Look through the records below for the line holding "BARO3: BME280 -> BMP180". Write it out exactly, with each following line through the line holding "IMU pin SCL: D27 -> D22".

•••••

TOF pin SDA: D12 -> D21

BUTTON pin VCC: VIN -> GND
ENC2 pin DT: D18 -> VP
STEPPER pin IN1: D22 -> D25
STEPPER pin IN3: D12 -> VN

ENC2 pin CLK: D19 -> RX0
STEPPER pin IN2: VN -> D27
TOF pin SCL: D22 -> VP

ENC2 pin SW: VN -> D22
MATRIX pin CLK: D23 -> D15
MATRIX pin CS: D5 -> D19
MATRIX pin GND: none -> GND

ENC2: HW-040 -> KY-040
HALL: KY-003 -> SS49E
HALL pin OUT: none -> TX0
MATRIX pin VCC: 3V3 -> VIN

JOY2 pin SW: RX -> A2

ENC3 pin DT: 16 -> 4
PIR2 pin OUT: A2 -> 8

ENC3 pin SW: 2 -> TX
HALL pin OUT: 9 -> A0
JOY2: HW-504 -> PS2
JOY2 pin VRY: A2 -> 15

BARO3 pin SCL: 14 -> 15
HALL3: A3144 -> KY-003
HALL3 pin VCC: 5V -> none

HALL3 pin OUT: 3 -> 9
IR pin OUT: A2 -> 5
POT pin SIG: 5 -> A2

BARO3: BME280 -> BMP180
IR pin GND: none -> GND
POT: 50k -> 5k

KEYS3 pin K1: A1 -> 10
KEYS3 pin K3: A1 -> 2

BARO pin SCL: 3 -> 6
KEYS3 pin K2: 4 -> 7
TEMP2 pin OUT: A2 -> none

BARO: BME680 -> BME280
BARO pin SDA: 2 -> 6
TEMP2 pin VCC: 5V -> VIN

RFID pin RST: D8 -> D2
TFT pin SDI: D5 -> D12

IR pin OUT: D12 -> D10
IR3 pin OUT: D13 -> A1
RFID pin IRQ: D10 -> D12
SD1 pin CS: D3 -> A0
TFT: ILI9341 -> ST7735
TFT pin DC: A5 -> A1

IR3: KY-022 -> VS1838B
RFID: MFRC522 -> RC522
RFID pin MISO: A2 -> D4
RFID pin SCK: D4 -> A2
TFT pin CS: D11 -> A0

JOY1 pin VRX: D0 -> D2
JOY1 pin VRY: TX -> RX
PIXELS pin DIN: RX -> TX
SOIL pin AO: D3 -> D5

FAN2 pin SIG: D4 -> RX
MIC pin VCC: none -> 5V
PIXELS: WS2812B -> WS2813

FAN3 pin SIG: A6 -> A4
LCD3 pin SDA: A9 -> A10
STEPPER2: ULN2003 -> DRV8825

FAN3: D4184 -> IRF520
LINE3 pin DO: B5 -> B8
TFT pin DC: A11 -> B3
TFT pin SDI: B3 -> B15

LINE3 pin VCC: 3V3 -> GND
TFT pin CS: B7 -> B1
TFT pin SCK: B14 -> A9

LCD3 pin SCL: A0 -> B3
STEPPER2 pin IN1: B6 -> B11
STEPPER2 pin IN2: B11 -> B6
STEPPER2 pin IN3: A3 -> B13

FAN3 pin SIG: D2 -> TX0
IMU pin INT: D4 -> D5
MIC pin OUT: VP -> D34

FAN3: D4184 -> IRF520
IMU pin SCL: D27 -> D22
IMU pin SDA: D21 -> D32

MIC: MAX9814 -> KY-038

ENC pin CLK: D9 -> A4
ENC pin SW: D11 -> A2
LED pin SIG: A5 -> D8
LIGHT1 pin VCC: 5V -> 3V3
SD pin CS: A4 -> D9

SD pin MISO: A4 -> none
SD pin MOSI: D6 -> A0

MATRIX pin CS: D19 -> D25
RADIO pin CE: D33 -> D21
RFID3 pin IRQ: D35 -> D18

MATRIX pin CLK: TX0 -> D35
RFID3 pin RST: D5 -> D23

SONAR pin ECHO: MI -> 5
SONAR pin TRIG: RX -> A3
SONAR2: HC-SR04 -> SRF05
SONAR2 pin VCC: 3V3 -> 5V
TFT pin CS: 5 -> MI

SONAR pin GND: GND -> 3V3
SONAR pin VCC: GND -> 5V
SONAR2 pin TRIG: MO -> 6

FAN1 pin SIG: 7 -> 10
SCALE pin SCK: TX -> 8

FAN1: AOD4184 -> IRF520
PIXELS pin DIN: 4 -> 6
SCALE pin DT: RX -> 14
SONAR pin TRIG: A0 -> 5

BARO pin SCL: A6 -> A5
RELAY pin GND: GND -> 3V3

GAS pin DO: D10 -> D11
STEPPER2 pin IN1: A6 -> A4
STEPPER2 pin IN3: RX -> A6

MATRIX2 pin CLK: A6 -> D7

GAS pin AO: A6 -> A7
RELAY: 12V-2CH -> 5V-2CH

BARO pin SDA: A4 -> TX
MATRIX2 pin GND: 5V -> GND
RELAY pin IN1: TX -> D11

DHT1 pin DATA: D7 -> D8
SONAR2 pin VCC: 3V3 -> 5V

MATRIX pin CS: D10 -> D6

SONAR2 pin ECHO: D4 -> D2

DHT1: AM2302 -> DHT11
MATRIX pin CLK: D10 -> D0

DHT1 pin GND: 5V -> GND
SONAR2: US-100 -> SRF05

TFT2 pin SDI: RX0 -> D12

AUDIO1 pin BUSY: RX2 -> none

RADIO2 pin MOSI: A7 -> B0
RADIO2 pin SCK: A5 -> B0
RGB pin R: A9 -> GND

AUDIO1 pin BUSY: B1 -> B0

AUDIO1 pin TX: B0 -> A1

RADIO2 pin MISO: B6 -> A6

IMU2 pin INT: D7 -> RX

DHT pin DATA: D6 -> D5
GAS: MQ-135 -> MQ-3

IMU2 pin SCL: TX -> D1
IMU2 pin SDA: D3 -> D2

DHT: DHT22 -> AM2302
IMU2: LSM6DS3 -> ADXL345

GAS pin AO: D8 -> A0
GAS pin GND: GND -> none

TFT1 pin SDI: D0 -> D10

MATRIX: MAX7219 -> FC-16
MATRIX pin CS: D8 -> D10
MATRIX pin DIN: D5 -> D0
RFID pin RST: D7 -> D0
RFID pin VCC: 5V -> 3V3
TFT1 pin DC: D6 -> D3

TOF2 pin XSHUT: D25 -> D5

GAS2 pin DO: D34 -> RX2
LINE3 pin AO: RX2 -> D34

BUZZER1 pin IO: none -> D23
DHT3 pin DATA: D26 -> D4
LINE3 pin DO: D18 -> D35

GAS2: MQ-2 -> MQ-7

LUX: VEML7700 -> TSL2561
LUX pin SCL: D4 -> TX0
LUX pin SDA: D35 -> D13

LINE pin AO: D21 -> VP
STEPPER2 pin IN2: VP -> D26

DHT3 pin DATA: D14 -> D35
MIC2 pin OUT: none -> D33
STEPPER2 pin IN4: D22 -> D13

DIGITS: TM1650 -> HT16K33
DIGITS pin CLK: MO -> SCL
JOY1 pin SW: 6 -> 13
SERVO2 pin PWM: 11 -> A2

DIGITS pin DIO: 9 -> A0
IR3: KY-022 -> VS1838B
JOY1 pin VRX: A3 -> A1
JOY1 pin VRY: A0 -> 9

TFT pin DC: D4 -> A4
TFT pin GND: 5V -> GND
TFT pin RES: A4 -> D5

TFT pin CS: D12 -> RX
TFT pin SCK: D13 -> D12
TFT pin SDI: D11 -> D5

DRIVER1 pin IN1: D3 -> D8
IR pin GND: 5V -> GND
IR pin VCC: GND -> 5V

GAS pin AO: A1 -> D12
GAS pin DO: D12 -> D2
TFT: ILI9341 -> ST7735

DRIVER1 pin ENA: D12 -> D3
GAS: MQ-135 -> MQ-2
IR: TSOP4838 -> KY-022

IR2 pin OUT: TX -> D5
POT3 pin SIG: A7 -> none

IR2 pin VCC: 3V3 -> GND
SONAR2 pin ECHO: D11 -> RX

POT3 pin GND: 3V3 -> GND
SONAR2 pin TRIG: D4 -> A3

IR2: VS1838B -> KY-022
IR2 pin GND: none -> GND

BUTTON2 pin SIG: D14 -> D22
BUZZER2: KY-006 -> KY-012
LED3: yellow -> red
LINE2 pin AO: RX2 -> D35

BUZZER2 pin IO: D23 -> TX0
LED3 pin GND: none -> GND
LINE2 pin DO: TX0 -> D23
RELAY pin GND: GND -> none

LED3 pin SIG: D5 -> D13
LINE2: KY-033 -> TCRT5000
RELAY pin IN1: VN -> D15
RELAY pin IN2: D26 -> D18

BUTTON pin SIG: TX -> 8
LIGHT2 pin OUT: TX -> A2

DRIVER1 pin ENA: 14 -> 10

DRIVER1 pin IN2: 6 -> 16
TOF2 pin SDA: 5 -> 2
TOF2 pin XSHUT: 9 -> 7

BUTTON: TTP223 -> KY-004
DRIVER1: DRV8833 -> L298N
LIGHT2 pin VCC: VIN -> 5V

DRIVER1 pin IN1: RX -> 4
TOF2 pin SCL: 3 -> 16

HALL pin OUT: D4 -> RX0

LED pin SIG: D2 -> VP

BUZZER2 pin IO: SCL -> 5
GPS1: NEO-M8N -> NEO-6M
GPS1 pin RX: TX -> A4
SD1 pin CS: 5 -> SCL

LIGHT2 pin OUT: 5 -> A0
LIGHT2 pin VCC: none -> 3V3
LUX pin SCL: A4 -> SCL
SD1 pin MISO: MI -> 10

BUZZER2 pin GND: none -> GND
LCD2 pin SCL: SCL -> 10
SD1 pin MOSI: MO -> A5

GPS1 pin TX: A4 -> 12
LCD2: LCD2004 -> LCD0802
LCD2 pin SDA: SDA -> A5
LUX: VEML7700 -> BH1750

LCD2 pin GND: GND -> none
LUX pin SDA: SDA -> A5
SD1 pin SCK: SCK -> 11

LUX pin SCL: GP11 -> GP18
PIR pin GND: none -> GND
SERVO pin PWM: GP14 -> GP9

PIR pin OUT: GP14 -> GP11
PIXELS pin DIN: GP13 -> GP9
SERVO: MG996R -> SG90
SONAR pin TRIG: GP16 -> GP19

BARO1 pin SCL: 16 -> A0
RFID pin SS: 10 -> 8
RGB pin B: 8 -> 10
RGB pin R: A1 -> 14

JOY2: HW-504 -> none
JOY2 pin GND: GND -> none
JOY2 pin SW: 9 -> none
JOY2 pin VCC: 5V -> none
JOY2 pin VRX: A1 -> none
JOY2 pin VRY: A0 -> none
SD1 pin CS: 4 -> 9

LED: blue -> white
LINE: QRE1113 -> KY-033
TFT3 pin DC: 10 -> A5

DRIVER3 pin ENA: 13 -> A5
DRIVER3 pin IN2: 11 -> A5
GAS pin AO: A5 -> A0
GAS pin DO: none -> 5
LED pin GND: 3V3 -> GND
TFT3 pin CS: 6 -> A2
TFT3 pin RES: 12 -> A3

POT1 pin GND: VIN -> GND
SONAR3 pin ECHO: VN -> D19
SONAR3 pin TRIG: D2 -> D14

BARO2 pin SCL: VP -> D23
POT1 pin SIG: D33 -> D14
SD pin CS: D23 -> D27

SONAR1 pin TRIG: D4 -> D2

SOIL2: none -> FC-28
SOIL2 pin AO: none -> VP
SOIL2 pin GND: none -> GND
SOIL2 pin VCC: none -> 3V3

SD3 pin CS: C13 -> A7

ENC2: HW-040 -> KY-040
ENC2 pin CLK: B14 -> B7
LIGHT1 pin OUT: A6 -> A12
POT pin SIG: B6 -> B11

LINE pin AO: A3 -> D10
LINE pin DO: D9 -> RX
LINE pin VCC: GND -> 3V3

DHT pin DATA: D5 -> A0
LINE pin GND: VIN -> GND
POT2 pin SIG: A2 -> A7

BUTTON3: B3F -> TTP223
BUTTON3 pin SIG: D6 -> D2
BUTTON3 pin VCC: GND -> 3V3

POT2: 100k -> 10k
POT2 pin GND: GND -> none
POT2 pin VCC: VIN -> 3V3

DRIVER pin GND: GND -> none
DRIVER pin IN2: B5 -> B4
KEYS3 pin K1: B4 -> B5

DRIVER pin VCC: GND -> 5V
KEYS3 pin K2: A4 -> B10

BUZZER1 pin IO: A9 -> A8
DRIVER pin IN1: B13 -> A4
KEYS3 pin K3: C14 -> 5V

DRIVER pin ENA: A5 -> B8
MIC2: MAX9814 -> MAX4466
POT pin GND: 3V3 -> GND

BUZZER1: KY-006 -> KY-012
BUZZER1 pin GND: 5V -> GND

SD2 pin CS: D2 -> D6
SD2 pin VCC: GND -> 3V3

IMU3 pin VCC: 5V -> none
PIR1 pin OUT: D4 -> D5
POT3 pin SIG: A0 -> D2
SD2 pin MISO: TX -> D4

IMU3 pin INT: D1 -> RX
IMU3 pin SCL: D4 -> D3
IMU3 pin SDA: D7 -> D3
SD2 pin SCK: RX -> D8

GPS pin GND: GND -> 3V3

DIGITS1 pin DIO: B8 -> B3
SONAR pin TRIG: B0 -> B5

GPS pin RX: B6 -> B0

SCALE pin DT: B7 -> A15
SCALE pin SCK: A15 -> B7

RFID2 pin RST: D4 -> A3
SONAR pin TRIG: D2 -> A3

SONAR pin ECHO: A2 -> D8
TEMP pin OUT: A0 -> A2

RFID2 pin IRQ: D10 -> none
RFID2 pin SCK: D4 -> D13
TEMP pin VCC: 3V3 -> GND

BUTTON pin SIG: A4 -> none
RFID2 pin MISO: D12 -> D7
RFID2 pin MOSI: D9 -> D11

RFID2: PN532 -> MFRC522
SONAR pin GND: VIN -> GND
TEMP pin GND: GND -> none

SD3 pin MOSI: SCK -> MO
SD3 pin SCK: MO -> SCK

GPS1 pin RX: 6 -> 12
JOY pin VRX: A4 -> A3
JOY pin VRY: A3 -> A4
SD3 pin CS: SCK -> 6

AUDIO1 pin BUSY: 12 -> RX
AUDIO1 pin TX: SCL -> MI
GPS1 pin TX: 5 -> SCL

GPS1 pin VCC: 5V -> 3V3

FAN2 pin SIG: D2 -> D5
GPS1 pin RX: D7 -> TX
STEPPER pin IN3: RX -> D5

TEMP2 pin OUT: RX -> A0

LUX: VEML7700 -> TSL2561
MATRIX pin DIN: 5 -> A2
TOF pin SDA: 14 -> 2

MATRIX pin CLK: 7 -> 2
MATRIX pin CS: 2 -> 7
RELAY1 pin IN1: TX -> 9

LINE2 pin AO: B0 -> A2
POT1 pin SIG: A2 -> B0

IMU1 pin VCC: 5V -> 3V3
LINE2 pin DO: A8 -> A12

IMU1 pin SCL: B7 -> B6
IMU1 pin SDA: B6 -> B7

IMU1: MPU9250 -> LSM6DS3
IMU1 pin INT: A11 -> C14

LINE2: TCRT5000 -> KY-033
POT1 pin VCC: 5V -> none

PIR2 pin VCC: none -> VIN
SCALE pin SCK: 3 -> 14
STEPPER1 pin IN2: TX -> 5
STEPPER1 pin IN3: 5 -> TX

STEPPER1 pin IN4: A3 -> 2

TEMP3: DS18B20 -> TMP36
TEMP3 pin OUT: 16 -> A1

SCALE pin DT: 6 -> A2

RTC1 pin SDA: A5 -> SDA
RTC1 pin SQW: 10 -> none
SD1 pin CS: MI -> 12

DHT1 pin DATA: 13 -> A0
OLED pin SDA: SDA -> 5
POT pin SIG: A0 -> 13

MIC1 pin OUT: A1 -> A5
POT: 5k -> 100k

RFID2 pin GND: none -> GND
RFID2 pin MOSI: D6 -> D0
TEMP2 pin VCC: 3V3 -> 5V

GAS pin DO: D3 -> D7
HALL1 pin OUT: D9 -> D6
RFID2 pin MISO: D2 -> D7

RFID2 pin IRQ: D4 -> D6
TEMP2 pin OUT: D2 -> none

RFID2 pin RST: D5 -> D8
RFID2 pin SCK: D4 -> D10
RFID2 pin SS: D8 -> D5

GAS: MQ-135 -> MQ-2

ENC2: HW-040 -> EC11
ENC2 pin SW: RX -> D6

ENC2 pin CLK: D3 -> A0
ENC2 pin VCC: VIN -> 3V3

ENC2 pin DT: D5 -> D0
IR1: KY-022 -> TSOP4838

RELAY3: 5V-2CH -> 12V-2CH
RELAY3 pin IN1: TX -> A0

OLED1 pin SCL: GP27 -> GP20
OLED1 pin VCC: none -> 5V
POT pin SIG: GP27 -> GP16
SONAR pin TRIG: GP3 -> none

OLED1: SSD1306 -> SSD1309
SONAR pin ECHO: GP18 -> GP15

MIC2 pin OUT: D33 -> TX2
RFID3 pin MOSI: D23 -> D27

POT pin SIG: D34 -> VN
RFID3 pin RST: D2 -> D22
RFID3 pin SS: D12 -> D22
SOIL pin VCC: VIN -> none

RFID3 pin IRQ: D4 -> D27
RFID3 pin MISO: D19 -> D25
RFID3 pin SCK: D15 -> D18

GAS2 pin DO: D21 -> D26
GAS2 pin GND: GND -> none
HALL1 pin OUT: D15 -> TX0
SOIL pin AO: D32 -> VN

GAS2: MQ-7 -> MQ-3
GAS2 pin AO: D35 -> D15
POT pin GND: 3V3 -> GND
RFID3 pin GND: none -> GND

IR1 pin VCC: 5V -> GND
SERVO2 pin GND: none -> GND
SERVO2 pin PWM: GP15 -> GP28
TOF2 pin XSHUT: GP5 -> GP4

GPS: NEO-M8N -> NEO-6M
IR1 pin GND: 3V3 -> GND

•••••

EXPECTED ANSWER —
BARO3: BME280 -> BMP180
IR pin GND: none -> GND
POT: 50k -> 5k

KEYS3 pin K1: A1 -> 10
KEYS3 pin K3: A1 -> 2

BARO pin SCL: 3 -> 6
KEYS3 pin K2: 4 -> 7
TEMP2 pin OUT: A2 -> none

BARO: BME680 -> BME280
BARO pin SDA: 2 -> 6
TEMP2 pin VCC: 5V -> VIN

RFID pin RST: D8 -> D2
TFT pin SDI: D5 -> D12

IR pin OUT: D12 -> D10
IR3 pin OUT: D13 -> A1
RFID pin IRQ: D10 -> D12
SD1 pin CS: D3 -> A0
TFT: ILI9341 -> ST7735
TFT pin DC: A5 -> A1

IR3: KY-022 -> VS1838B
RFID: MFRC522 -> RC522
RFID pin MISO: A2 -> D4
RFID pin SCK: D4 -> A2
TFT pin CS: D11 -> A0

JOY1 pin VRX: D0 -> D2
JOY1 pin VRY: TX -> RX
PIXELS pin DIN: RX -> TX
SOIL pin AO: D3 -> D5

FAN2 pin SIG: D4 -> RX
MIC pin VCC: none -> 5V
PIXELS: WS2812B -> WS2813

FAN3 pin SIG: A6 -> A4
LCD3 pin SDA: A9 -> A10
STEPPER2: ULN2003 -> DRV8825

FAN3: D4184 -> IRF520
LINE3 pin DO: B5 -> B8
TFT pin DC: A11 -> B3
TFT pin SDI: B3 -> B15

LINE3 pin VCC: 3V3 -> GND
TFT pin CS: B7 -> B1
TFT pin SCK: B14 -> A9

LCD3 pin SCL: A0 -> B3
STEPPER2 pin IN1: B6 -> B11
STEPPER2 pin IN2: B11 -> B6
STEPPER2 pin IN3: A3 -> B13

FAN3 pin SIG: D2 -> TX0
IMU pin INT: D4 -> D5
MIC pin OUT: VP -> D34

FAN3: D4184 -> IRF520
IMU pin SCL: D27 -> D22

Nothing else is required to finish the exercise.